**Work to complete**
Please return exactly the lines from the one containing "delete | phone" through the end of the records, including both.
+ + +
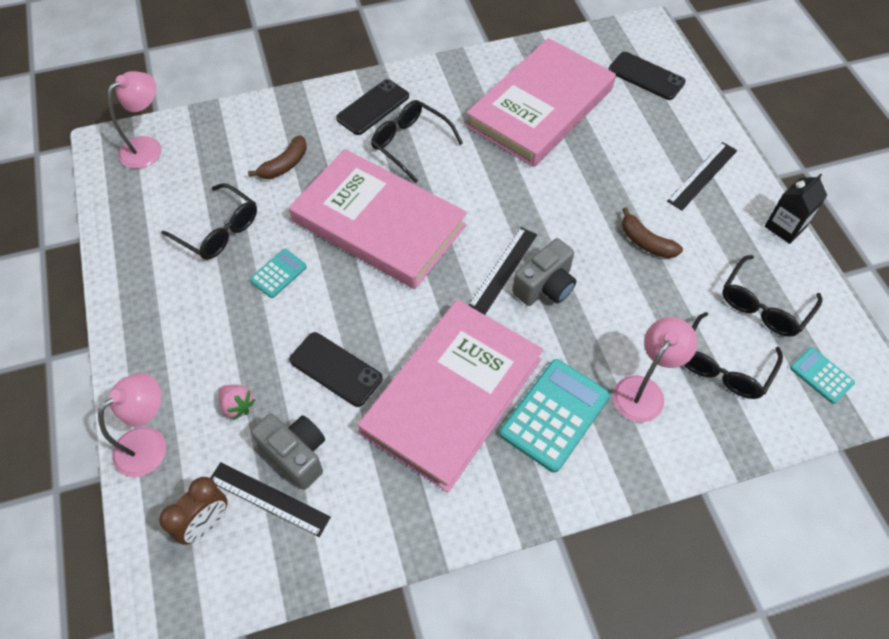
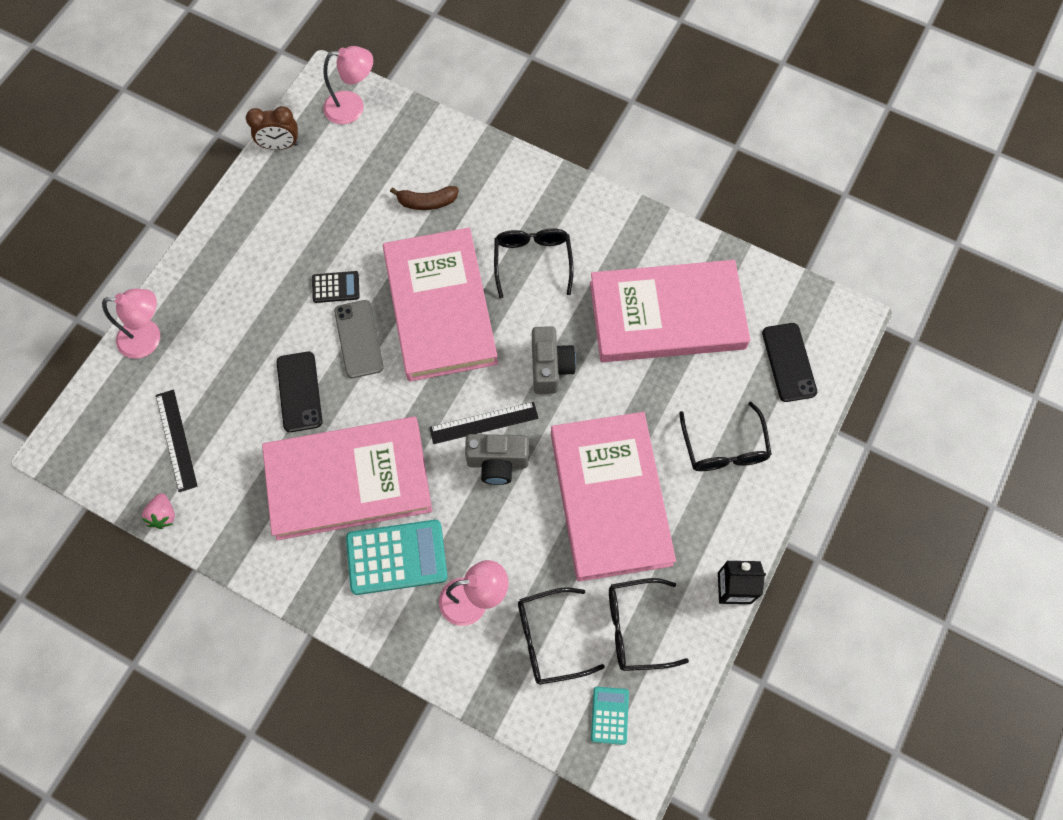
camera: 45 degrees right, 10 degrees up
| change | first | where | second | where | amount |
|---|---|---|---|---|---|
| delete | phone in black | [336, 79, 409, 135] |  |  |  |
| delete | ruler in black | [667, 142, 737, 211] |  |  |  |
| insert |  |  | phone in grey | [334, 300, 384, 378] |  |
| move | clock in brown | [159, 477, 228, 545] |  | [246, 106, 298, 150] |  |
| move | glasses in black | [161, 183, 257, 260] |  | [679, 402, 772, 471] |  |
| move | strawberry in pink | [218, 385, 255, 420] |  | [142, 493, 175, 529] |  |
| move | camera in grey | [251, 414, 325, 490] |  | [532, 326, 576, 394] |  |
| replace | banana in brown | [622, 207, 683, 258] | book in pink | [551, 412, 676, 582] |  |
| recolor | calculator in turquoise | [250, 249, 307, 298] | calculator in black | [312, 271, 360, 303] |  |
+ + +
**Task result**
| delete | phone in black | [336, 79, 409, 135] |  |  |  |
| delete | ruler in black | [667, 142, 737, 211] |  |  |  |
| insert |  |  | phone in grey | [334, 300, 384, 378] |  |
| move | clock in brown | [159, 477, 228, 545] |  | [246, 106, 298, 150] |  |
| move | glasses in black | [161, 183, 257, 260] |  | [679, 402, 772, 471] |  |
| move | strawberry in pink | [218, 385, 255, 420] |  | [142, 493, 175, 529] |  |
| move | camera in grey | [251, 414, 325, 490] |  | [532, 326, 576, 394] |  |
| replace | banana in brown | [622, 207, 683, 258] | book in pink | [551, 412, 676, 582] |  |
| recolor | calculator in turquoise | [250, 249, 307, 298] | calculator in black | [312, 271, 360, 303] |  |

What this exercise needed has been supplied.